WORK TO BE COMPLETED ▸
Restate all of the entries exactly. Any picture in them should be skipped.

SOURCE MATERIAL ▸
########

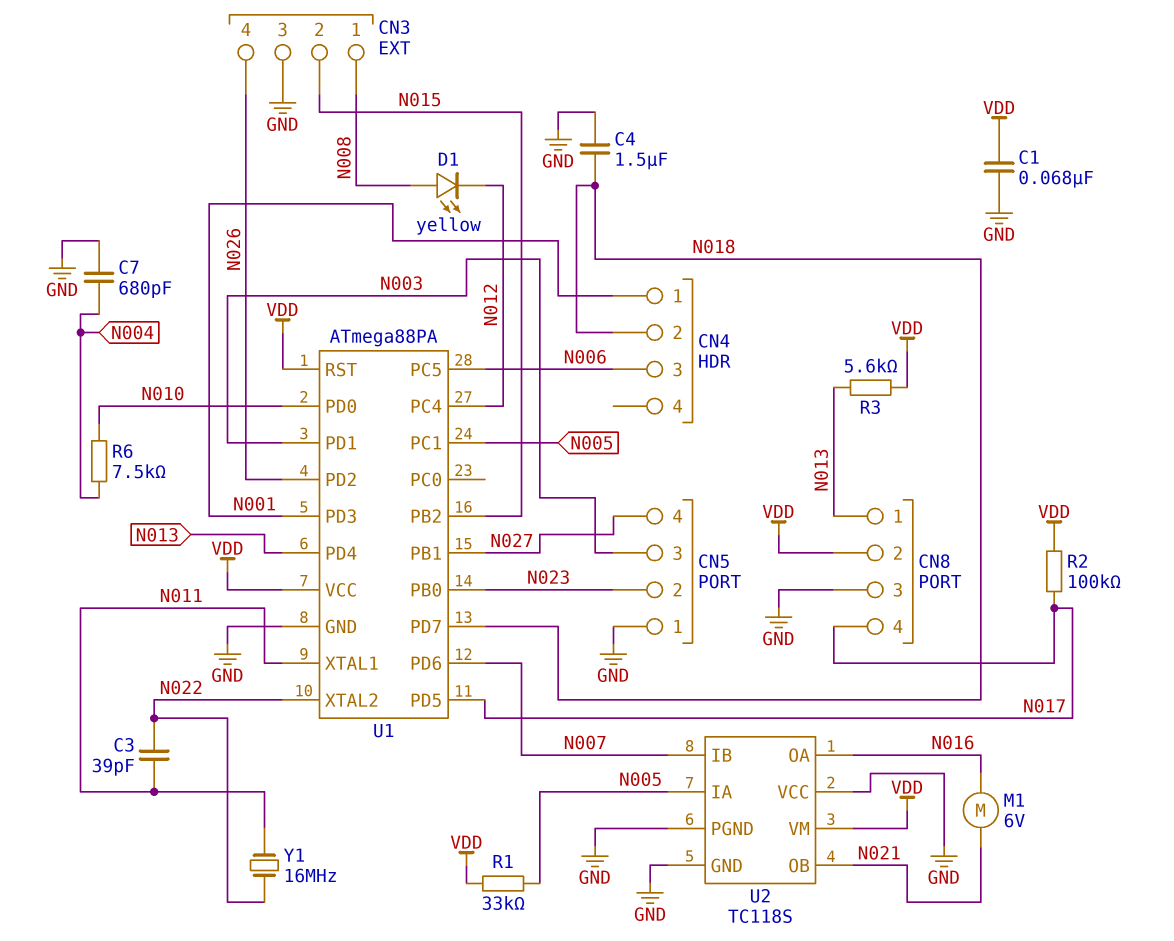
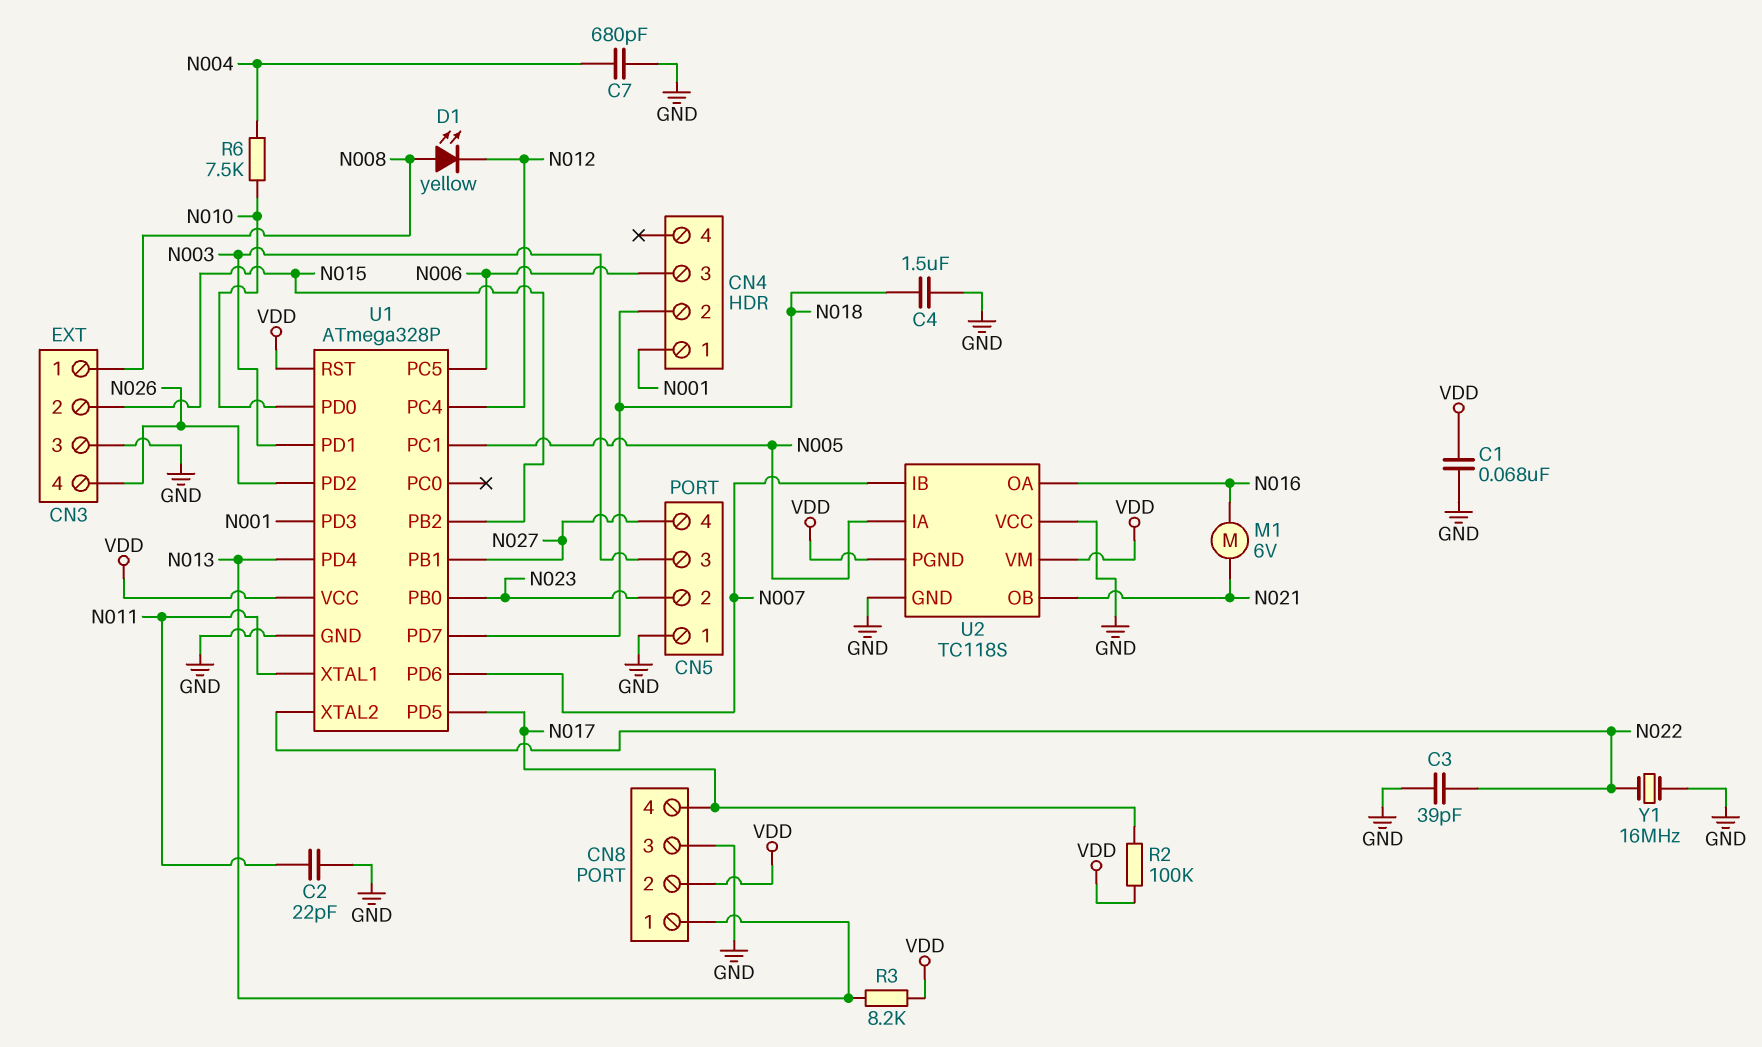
C2: none -> 22pF (GND, N011)
C3: 39pF (N011, N022) -> 39pF (GND, N022)
R1: 33k (N005, VDD) -> none
R3: 5.6k (N013, VDD) -> 8.2k (N013, VDD)
U1: ATmega88PA -> ATmega328P
U2 pin PGND: GND -> VDD
Y1: 16MHz (N011, N022) -> 16MHz (GND, N022)

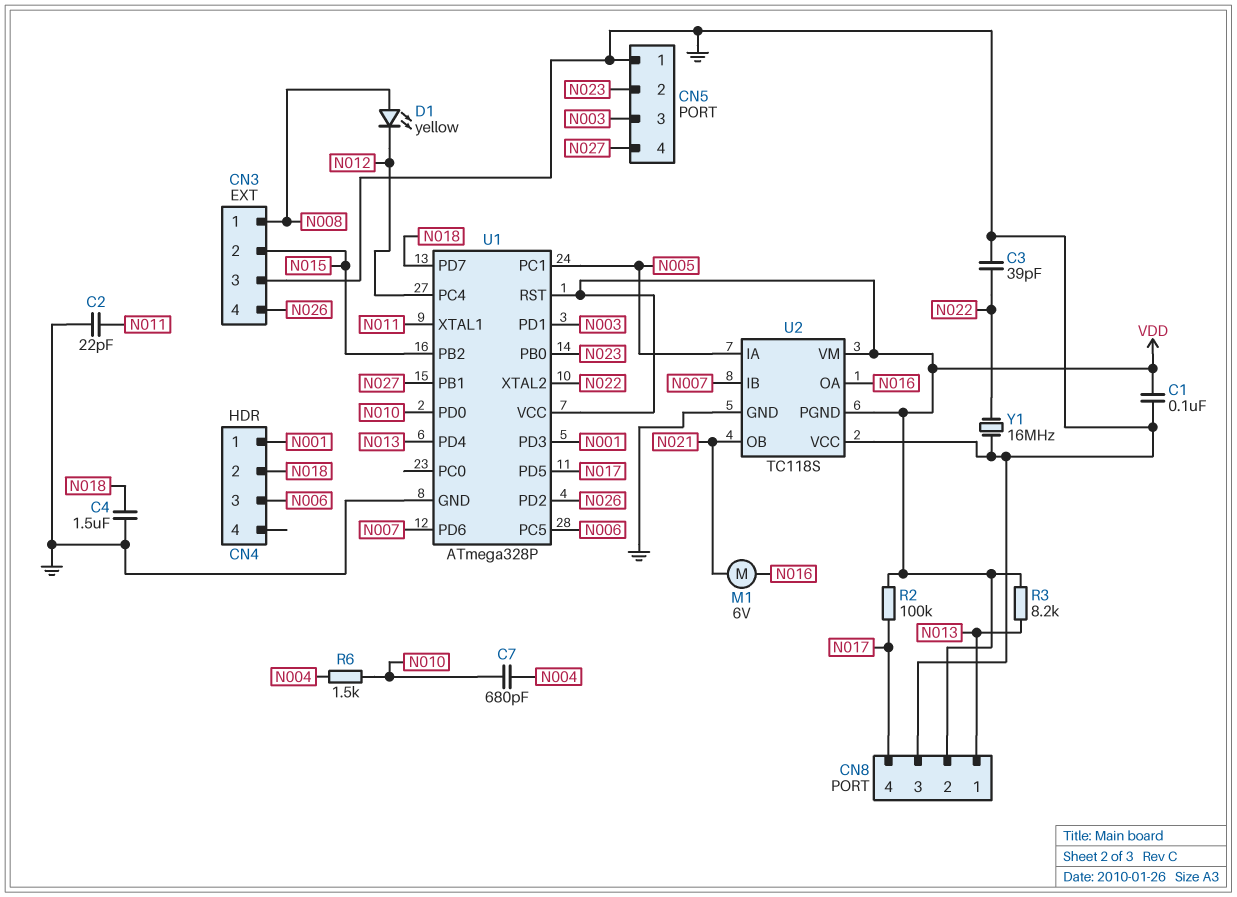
C1: 68nF (GND, VDD) -> 100nF (GND, VDD)
C7: 680pF (GND, N004) -> 680pF (N004, N010)
R6: 7.5k (N004, N010) -> 1.5k (N004, N010)

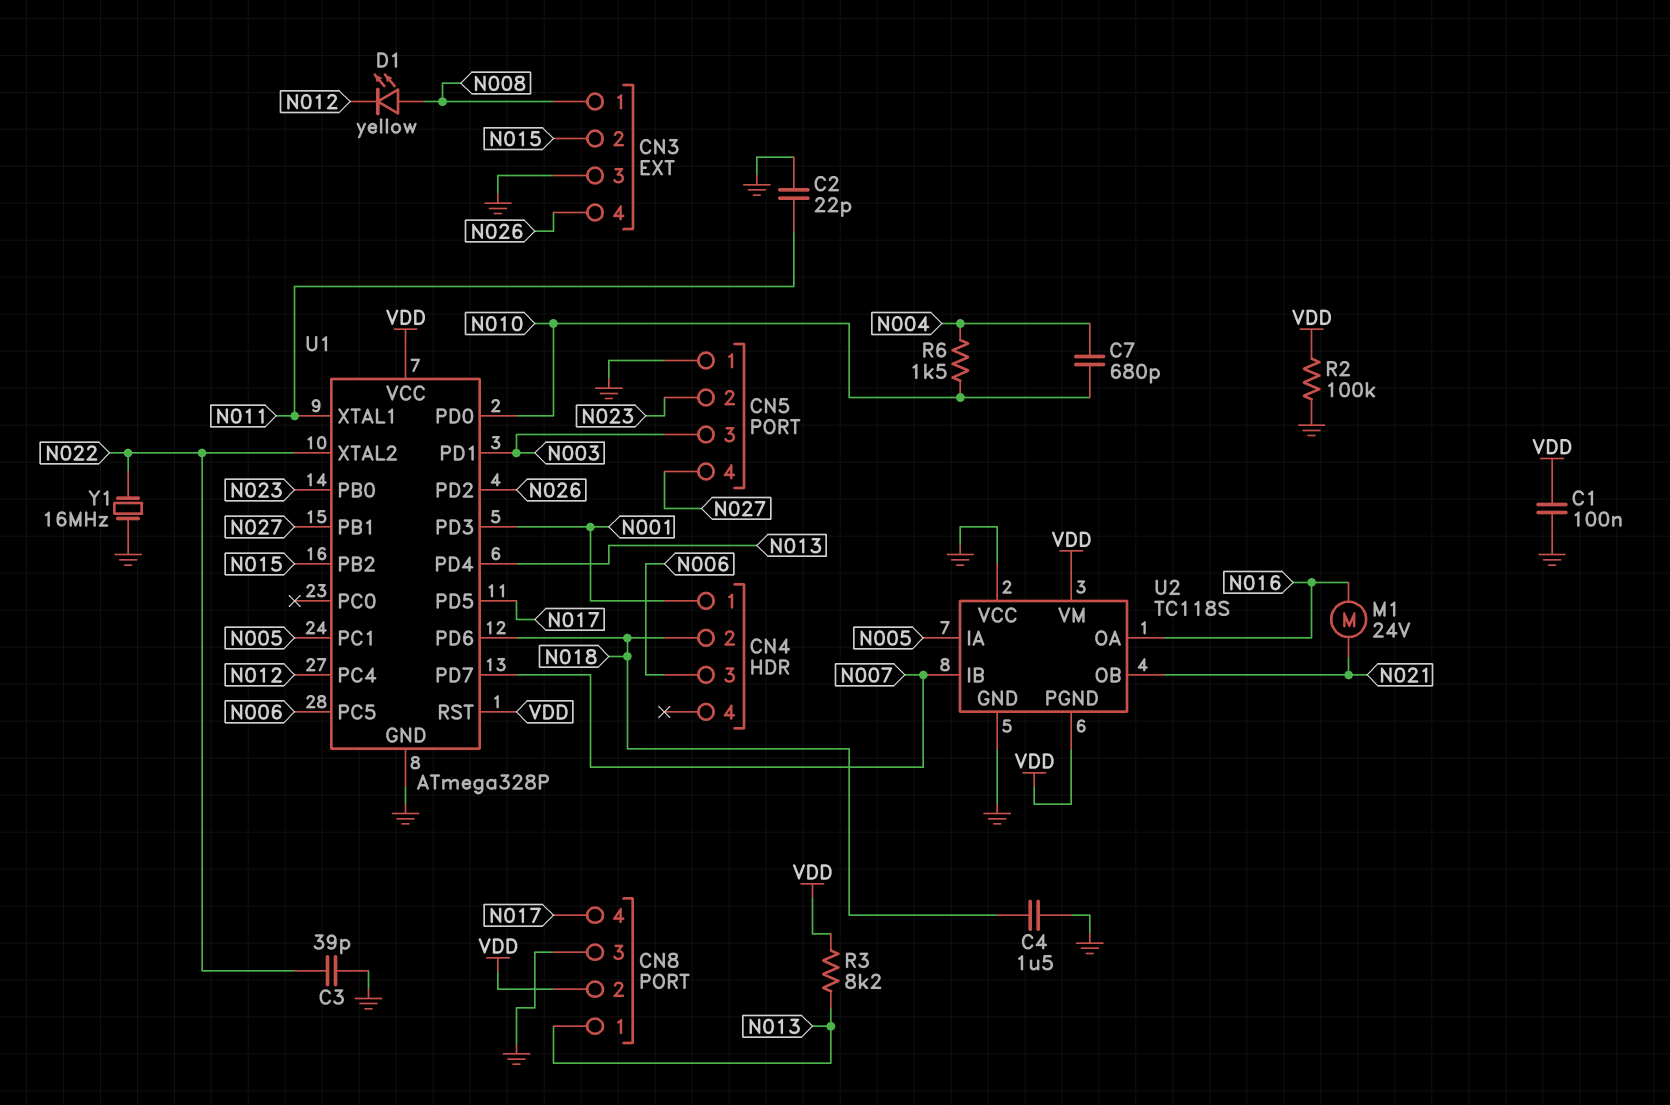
M1: motor 6V (N016, N021) -> motor 24V (N016, N021)
R2: 100k (N017, VDD) -> 100k (GND, VDD)
U1 pin PD6: N007 -> N018
U1 pin PD7: N018 -> N007

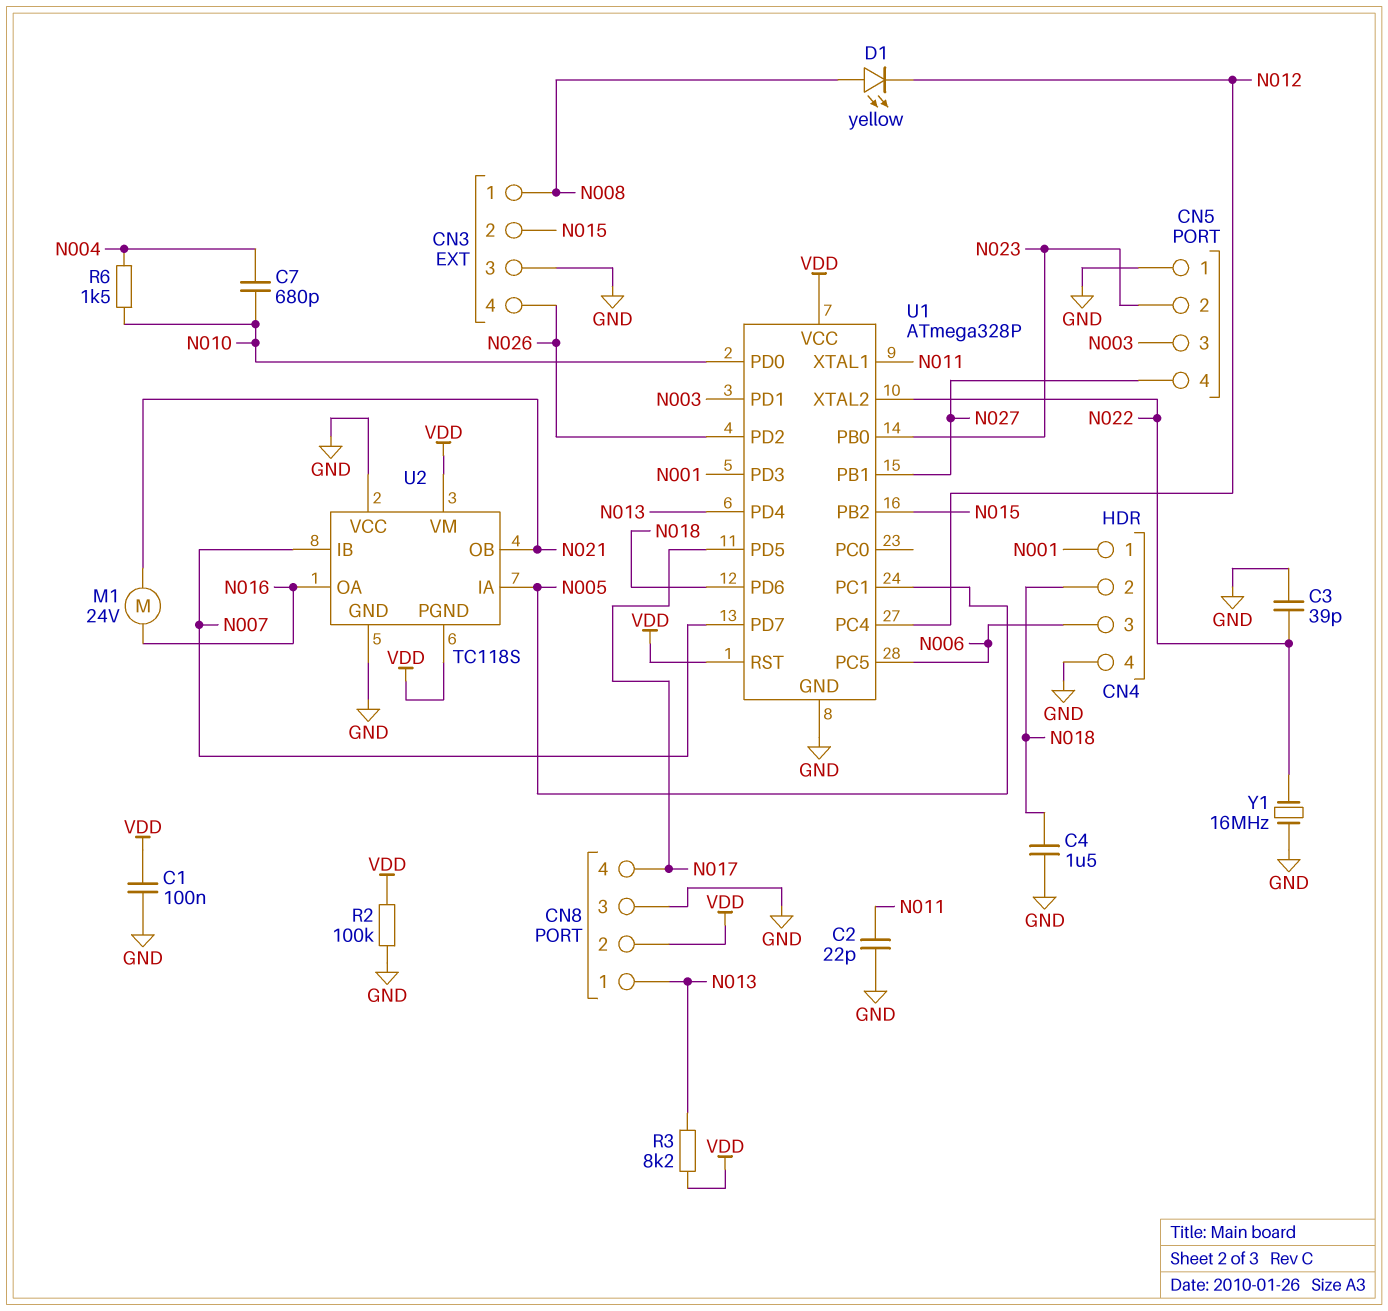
CN4 pin 4: none -> GND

########

SOLUTION TO THIS EXERCISE ▸
C2: none -> 22pF (GND, N011)
C3: 39pF (N011, N022) -> 39pF (GND, N022)
R1: 33k (N005, VDD) -> none
R3: 5.6k (N013, VDD) -> 8.2k (N013, VDD)
U1: ATmega88PA -> ATmega328P
U2 pin PGND: GND -> VDD
Y1: 16MHz (N011, N022) -> 16MHz (GND, N022)

C1: 68nF (GND, VDD) -> 100nF (GND, VDD)
C7: 680pF (GND, N004) -> 680pF (N004, N010)
R6: 7.5k (N004, N010) -> 1.5k (N004, N010)

M1: motor 6V (N016, N021) -> motor 24V (N016, N021)
R2: 100k (N017, VDD) -> 100k (GND, VDD)
U1 pin PD6: N007 -> N018
U1 pin PD7: N018 -> N007

CN4 pin 4: none -> GND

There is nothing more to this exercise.